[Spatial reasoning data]
Content starts

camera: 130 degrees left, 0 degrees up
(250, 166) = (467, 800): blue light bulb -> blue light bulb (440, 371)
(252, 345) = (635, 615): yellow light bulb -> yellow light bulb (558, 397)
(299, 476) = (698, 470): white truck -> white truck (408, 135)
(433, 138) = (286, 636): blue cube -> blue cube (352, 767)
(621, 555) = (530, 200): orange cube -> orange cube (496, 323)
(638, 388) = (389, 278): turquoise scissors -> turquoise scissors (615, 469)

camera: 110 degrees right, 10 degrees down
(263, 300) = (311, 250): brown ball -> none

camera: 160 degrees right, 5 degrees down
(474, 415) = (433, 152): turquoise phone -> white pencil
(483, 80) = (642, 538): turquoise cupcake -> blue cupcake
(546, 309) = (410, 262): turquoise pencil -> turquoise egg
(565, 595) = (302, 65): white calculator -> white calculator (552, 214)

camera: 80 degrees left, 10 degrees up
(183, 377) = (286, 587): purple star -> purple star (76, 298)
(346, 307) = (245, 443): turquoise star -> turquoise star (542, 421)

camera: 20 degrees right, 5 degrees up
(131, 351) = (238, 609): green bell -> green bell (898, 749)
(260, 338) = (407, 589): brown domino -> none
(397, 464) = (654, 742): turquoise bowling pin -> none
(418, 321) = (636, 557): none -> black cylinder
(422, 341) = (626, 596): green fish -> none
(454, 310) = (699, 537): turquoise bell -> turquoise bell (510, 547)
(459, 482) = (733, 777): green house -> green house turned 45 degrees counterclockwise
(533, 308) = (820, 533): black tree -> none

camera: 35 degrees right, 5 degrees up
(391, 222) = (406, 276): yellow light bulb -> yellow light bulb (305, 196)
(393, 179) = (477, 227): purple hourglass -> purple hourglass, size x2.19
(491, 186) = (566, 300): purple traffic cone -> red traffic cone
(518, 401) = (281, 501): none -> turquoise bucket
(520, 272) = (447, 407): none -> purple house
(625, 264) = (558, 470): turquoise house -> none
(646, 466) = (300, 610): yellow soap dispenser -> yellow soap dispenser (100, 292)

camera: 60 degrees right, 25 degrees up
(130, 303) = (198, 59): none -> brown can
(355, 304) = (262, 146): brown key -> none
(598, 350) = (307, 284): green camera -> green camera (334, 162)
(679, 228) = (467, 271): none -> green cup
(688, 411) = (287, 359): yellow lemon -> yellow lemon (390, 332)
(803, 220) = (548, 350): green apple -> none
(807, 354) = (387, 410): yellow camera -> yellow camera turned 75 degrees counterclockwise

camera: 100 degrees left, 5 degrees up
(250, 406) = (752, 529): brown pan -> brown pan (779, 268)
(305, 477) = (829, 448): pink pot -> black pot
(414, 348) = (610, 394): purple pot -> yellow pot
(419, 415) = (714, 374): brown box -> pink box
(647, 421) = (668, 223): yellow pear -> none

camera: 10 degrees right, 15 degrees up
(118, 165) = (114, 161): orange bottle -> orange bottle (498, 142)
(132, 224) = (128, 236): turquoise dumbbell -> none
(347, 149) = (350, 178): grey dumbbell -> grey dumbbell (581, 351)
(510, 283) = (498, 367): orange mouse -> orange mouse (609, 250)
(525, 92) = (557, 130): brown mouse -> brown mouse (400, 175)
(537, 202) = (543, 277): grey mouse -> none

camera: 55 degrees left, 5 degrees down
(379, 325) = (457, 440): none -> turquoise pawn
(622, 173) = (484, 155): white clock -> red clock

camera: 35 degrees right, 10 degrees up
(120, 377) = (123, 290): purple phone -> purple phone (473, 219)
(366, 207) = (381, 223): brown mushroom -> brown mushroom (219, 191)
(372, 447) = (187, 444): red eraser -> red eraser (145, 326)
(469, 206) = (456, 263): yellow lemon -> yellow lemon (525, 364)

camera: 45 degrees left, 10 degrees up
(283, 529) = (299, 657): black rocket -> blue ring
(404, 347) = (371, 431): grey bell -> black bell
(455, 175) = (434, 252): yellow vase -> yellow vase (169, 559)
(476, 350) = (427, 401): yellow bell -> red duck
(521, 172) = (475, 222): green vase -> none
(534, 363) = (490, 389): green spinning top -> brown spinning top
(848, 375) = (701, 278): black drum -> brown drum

Content ends

* EXERCISE DESCRIPTION
Take the entries above and return only the lines from the one with "(346, 307) = (245, 443): turquoise" to the one with "(537, 202) = (543, 277): grey mouse -> none", both included, unchanged.

* REPLY TO THE TASK
(346, 307) = (245, 443): turquoise star -> turquoise star (542, 421)

camera: 20 degrees right, 5 degrees up
(131, 351) = (238, 609): green bell -> green bell (898, 749)
(260, 338) = (407, 589): brown domino -> none
(397, 464) = (654, 742): turquoise bowling pin -> none
(418, 321) = (636, 557): none -> black cylinder
(422, 341) = (626, 596): green fish -> none
(454, 310) = (699, 537): turquoise bell -> turquoise bell (510, 547)
(459, 482) = (733, 777): green house -> green house turned 45 degrees counterclockwise
(533, 308) = (820, 533): black tree -> none

camera: 35 degrees right, 5 degrees up
(391, 222) = (406, 276): yellow light bulb -> yellow light bulb (305, 196)
(393, 179) = (477, 227): purple hourglass -> purple hourglass, size x2.19
(491, 186) = (566, 300): purple traffic cone -> red traffic cone
(518, 401) = (281, 501): none -> turquoise bucket
(520, 272) = (447, 407): none -> purple house
(625, 264) = (558, 470): turquoise house -> none
(646, 466) = (300, 610): yellow soap dispenser -> yellow soap dispenser (100, 292)

camera: 60 degrees right, 25 degrees up
(130, 303) = (198, 59): none -> brown can
(355, 304) = (262, 146): brown key -> none
(598, 350) = (307, 284): green camera -> green camera (334, 162)
(679, 228) = (467, 271): none -> green cup
(688, 411) = (287, 359): yellow lemon -> yellow lemon (390, 332)
(803, 220) = (548, 350): green apple -> none
(807, 354) = (387, 410): yellow camera -> yellow camera turned 75 degrees counterclockwise

camera: 100 degrees left, 5 degrees up
(250, 406) = (752, 529): brown pan -> brown pan (779, 268)
(305, 477) = (829, 448): pink pot -> black pot
(414, 348) = (610, 394): purple pot -> yellow pot
(419, 415) = (714, 374): brown box -> pink box
(647, 421) = (668, 223): yellow pear -> none

camera: 10 degrees right, 15 degrees up
(118, 165) = (114, 161): orange bottle -> orange bottle (498, 142)
(132, 224) = (128, 236): turquoise dumbbell -> none
(347, 149) = (350, 178): grey dumbbell -> grey dumbbell (581, 351)
(510, 283) = (498, 367): orange mouse -> orange mouse (609, 250)
(525, 92) = (557, 130): brown mouse -> brown mouse (400, 175)
(537, 202) = (543, 277): grey mouse -> none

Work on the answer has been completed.